Before-and-after change records:
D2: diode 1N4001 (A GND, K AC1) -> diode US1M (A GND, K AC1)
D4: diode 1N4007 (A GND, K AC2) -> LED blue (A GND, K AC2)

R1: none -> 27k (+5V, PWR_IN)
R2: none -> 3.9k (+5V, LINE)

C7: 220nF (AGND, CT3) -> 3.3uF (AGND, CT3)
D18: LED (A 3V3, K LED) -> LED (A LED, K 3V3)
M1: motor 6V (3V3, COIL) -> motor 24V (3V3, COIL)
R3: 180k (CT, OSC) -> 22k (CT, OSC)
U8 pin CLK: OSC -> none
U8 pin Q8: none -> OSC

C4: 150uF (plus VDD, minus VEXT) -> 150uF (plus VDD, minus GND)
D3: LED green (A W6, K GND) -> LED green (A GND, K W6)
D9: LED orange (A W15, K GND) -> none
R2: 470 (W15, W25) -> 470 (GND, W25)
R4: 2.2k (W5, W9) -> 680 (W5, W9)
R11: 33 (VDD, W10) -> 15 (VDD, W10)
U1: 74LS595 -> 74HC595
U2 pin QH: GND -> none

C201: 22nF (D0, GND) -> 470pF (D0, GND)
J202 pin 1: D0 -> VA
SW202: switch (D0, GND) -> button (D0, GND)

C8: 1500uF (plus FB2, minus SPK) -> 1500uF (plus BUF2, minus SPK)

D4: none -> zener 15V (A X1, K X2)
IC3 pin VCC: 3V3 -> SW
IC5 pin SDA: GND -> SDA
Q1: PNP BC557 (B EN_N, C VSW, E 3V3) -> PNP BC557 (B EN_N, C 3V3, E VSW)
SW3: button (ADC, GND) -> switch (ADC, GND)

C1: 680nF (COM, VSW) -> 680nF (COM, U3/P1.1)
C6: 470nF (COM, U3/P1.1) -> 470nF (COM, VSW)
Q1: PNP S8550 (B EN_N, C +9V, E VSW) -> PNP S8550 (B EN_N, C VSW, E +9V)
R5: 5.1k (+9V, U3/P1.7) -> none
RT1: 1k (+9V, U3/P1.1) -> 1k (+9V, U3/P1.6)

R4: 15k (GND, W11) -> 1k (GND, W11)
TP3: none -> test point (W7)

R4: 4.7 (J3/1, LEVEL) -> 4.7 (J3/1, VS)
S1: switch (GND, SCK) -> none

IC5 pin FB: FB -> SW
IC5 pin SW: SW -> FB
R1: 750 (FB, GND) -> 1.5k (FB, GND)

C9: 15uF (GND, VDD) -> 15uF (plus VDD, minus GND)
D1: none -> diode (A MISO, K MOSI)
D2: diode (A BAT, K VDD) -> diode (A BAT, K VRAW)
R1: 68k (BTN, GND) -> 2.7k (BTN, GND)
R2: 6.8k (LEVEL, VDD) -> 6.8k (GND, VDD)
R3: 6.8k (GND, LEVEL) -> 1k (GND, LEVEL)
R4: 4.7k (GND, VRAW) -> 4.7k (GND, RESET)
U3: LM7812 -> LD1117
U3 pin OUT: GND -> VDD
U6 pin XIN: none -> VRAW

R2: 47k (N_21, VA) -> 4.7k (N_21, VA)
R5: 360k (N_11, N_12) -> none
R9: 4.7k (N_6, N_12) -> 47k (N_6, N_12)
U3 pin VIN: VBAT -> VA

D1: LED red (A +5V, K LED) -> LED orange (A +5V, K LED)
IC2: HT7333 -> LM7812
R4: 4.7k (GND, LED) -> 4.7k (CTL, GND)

● Task directions: The entries above must be returned exactly.

● Task response:
D2: diode 1N4001 (A GND, K AC1) -> diode US1M (A GND, K AC1)
D4: diode 1N4007 (A GND, K AC2) -> LED blue (A GND, K AC2)

R1: none -> 27k (+5V, PWR_IN)
R2: none -> 3.9k (+5V, LINE)

C7: 220nF (AGND, CT3) -> 3.3uF (AGND, CT3)
D18: LED (A 3V3, K LED) -> LED (A LED, K 3V3)
M1: motor 6V (3V3, COIL) -> motor 24V (3V3, COIL)
R3: 180k (CT, OSC) -> 22k (CT, OSC)
U8 pin CLK: OSC -> none
U8 pin Q8: none -> OSC

C4: 150uF (plus VDD, minus VEXT) -> 150uF (plus VDD, minus GND)
D3: LED green (A W6, K GND) -> LED green (A GND, K W6)
D9: LED orange (A W15, K GND) -> none
R2: 470 (W15, W25) -> 470 (GND, W25)
R4: 2.2k (W5, W9) -> 680 (W5, W9)
R11: 33 (VDD, W10) -> 15 (VDD, W10)
U1: 74LS595 -> 74HC595
U2 pin QH: GND -> none

C201: 22nF (D0, GND) -> 470pF (D0, GND)
J202 pin 1: D0 -> VA
SW202: switch (D0, GND) -> button (D0, GND)

C8: 1500uF (plus FB2, minus SPK) -> 1500uF (plus BUF2, minus SPK)

D4: none -> zener 15V (A X1, K X2)
IC3 pin VCC: 3V3 -> SW
IC5 pin SDA: GND -> SDA
Q1: PNP BC557 (B EN_N, C VSW, E 3V3) -> PNP BC557 (B EN_N, C 3V3, E VSW)
SW3: button (ADC, GND) -> switch (ADC, GND)

C1: 680nF (COM, VSW) -> 680nF (COM, U3/P1.1)
C6: 470nF (COM, U3/P1.1) -> 470nF (COM, VSW)
Q1: PNP S8550 (B EN_N, C +9V, E VSW) -> PNP S8550 (B EN_N, C VSW, E +9V)
R5: 5.1k (+9V, U3/P1.7) -> none
RT1: 1k (+9V, U3/P1.1) -> 1k (+9V, U3/P1.6)

R4: 15k (GND, W11) -> 1k (GND, W11)
TP3: none -> test point (W7)

R4: 4.7 (J3/1, LEVEL) -> 4.7 (J3/1, VS)
S1: switch (GND, SCK) -> none

IC5 pin FB: FB -> SW
IC5 pin SW: SW -> FB
R1: 750 (FB, GND) -> 1.5k (FB, GND)

C9: 15uF (GND, VDD) -> 15uF (plus VDD, minus GND)
D1: none -> diode (A MISO, K MOSI)
D2: diode (A BAT, K VDD) -> diode (A BAT, K VRAW)
R1: 68k (BTN, GND) -> 2.7k (BTN, GND)
R2: 6.8k (LEVEL, VDD) -> 6.8k (GND, VDD)
R3: 6.8k (GND, LEVEL) -> 1k (GND, LEVEL)
R4: 4.7k (GND, VRAW) -> 4.7k (GND, RESET)
U3: LM7812 -> LD1117
U3 pin OUT: GND -> VDD
U6 pin XIN: none -> VRAW

R2: 47k (N_21, VA) -> 4.7k (N_21, VA)
R5: 360k (N_11, N_12) -> none
R9: 4.7k (N_6, N_12) -> 47k (N_6, N_12)
U3 pin VIN: VBAT -> VA

D1: LED red (A +5V, K LED) -> LED orange (A +5V, K LED)
IC2: HT7333 -> LM7812
R4: 4.7k (GND, LED) -> 4.7k (CTL, GND)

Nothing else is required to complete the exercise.